## Problem statement
The first line of the listing opens the range and the line with "purple jar: [267,164,346,276]" closes it; repeat those lines and all between them word for word, leaving out the pictures.
Segment Start: Extracted material
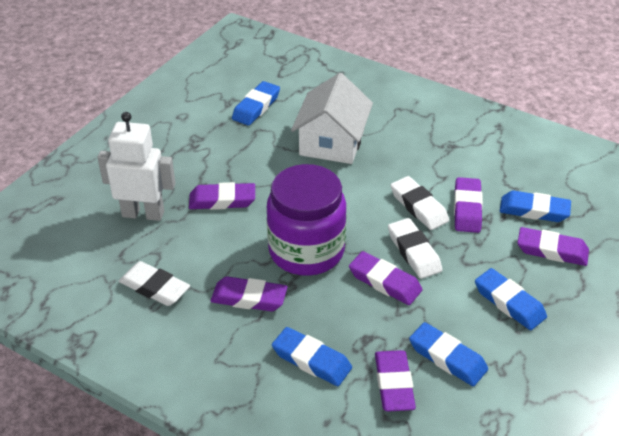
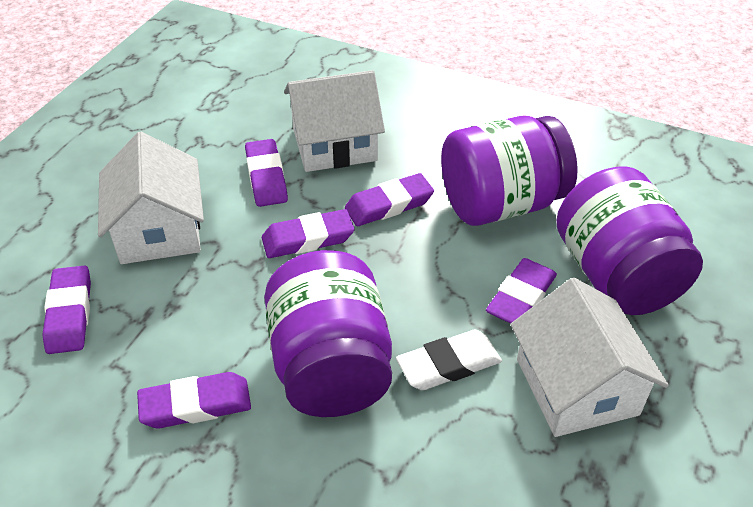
blue eraser: [232,81,280,126] [272,327,352,386] [409,322,488,386] [475,268,547,330] [500,191,571,222] = 5 -> none = 0
purple jar: [267,164,346,276] = 1 -> [264,250,392,417] [441,116,578,226] [556,166,703,315] = 3
white eraser: [119,261,190,306] [388,218,442,279] [391,176,449,230] = 3 -> [396,330,502,390] = 1
white house: [291,73,373,164] = 1 -> [98,132,204,264] [284,70,385,172] [511,278,669,437] = 3
white robot: [97,112,176,221] = 1 -> none = 0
Segment End: Extracted material
## Answer to the exercise
blue eraser: [232,81,280,126] [272,327,352,386] [409,322,488,386] [475,268,547,330] [500,191,571,222] = 5 -> none = 0
purple jar: [267,164,346,276] = 1 -> [264,250,392,417] [441,116,578,226] [556,166,703,315] = 3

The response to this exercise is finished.